[INSTRUCTIONS TO FOLLOW] Which lines in the records below contain the word "pentagon"? Copy each of them.

Shape state transition data:
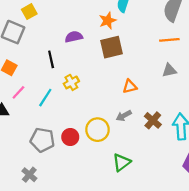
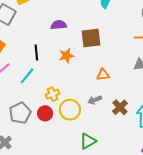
orange star: (108, 21) -> (66, 56), moved
black line: (51, 59) -> (36, 53), moved
yellow cross: (71, 82) -> (53, 94), moved
gray pentagon: (42, 140) -> (20, 113), turned 30

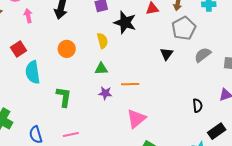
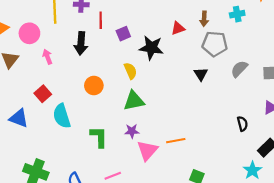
gray pentagon: (184, 28) -> (215, 44), turned -30
green triangle: (101, 69) -> (134, 101), size x1.5
orange line: (130, 84) -> (176, 141), moved
purple star: (105, 93) -> (132, 131), moved
pink triangle: (136, 119) -> (147, 150), moved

[EXERCISE RESPONSE]
gray pentagon: (42, 140) -> (20, 113), turned 30
gray pentagon: (184, 28) -> (215, 44), turned -30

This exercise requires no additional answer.